AIM OF THE EXERCISE: Leave out any pictures and transcribe all other data below exactly.

DATA FOR THIS EXERCISE:
######
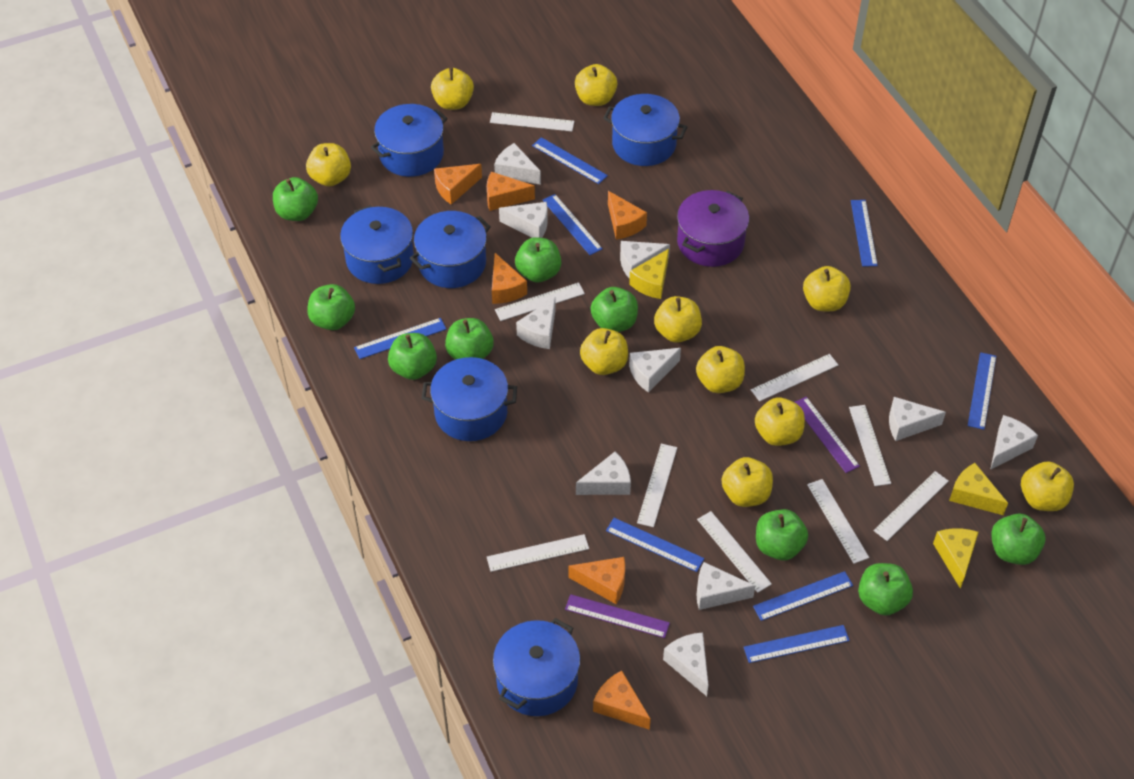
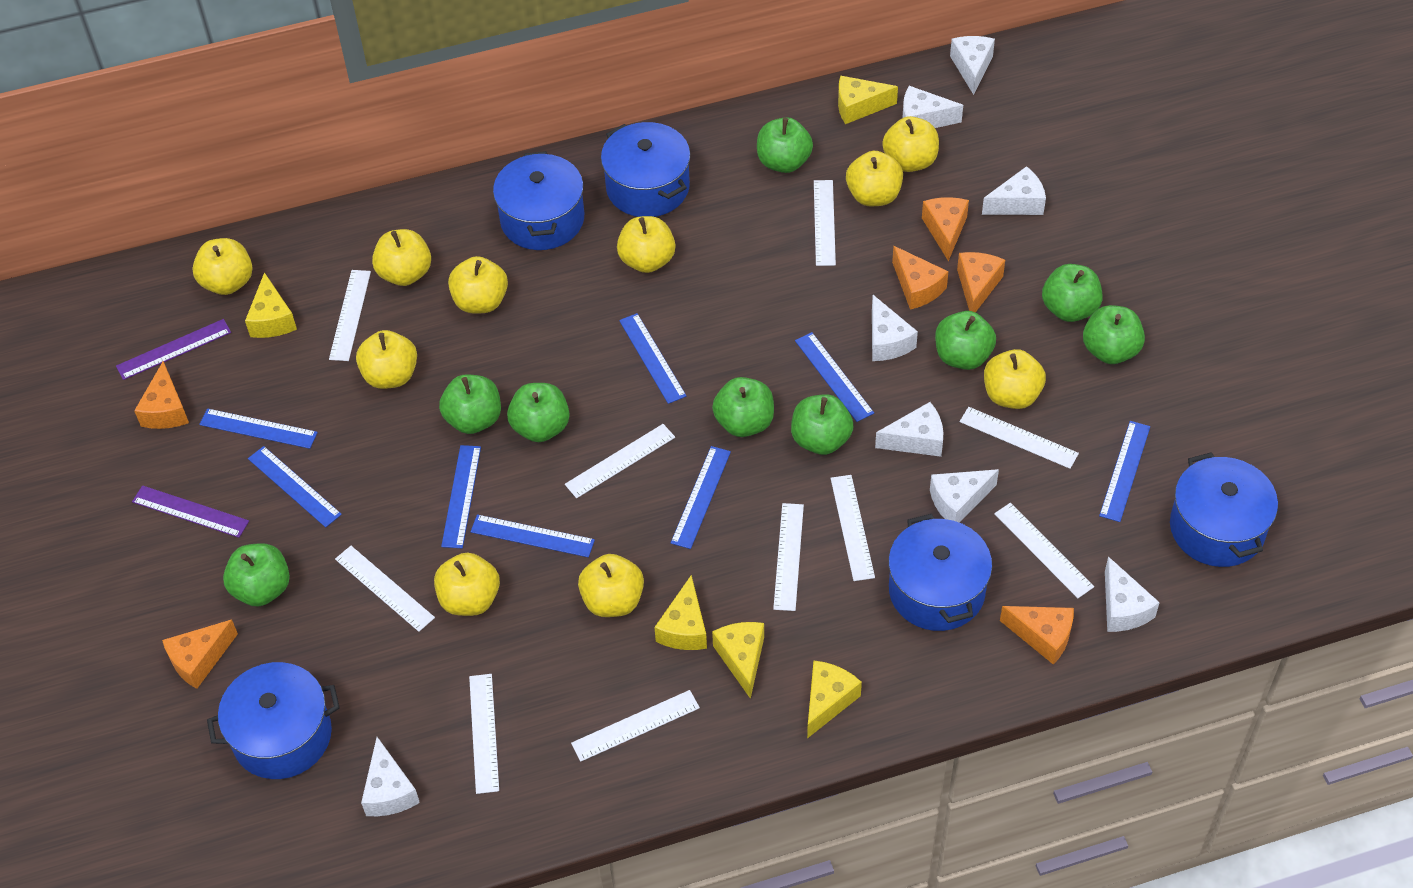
blue pot: [340,205,414,284] [370,104,448,177] [410,211,491,288] [422,357,517,441] [493,618,580,716] [603,94,687,166] = 6 -> [207,662,340,779] [493,151,584,250] [601,122,690,217] [888,514,992,631] [1170,452,1278,567] = 5
purple pot: [677,190,749,267] = 1 -> none = 0
white cheese: [494,143,541,185] [499,202,548,238] [516,297,556,349] [576,452,631,495] [620,241,670,279] [629,348,681,393] [663,633,709,696] [697,562,755,610] [889,397,946,441] [990,415,1038,470] = 10 -> [361,737,420,816] [872,295,918,361] [875,402,943,457] [902,86,963,128] [930,469,999,522] [950,36,995,95] [982,166,1046,215] [1105,556,1160,632] = 8
white ruler: [487,534,589,572] [490,112,574,131] [495,282,585,321] [637,444,677,527] [697,511,772,593] [751,354,838,402] [807,479,869,564] [849,405,891,486] [874,471,949,541] = 9 -> [329,270,371,361] [335,546,435,632] [469,674,499,794] [565,424,675,498] [571,690,700,762] [773,503,804,611] [814,180,836,266] [831,475,875,581] [960,407,1079,469] [994,503,1094,598] = 10
yellow cheese: [629,249,669,299] [933,528,978,588] [949,463,1008,515] = 3 -> [245,272,297,338] [654,575,707,650] [712,622,764,699] [807,661,862,739] [838,76,898,124] = 5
######
WRITTEN REPLY:
blue pot: [340,205,414,284] [370,104,448,177] [410,211,491,288] [422,357,517,441] [493,618,580,716] [603,94,687,166] = 6 -> [207,662,340,779] [493,151,584,250] [601,122,690,217] [888,514,992,631] [1170,452,1278,567] = 5
purple pot: [677,190,749,267] = 1 -> none = 0
white cheese: [494,143,541,185] [499,202,548,238] [516,297,556,349] [576,452,631,495] [620,241,670,279] [629,348,681,393] [663,633,709,696] [697,562,755,610] [889,397,946,441] [990,415,1038,470] = 10 -> [361,737,420,816] [872,295,918,361] [875,402,943,457] [902,86,963,128] [930,469,999,522] [950,36,995,95] [982,166,1046,215] [1105,556,1160,632] = 8
white ruler: [487,534,589,572] [490,112,574,131] [495,282,585,321] [637,444,677,527] [697,511,772,593] [751,354,838,402] [807,479,869,564] [849,405,891,486] [874,471,949,541] = 9 -> [329,270,371,361] [335,546,435,632] [469,674,499,794] [565,424,675,498] [571,690,700,762] [773,503,804,611] [814,180,836,266] [831,475,875,581] [960,407,1079,469] [994,503,1094,598] = 10
yellow cheese: [629,249,669,299] [933,528,978,588] [949,463,1008,515] = 3 -> [245,272,297,338] [654,575,707,650] [712,622,764,699] [807,661,862,739] [838,76,898,124] = 5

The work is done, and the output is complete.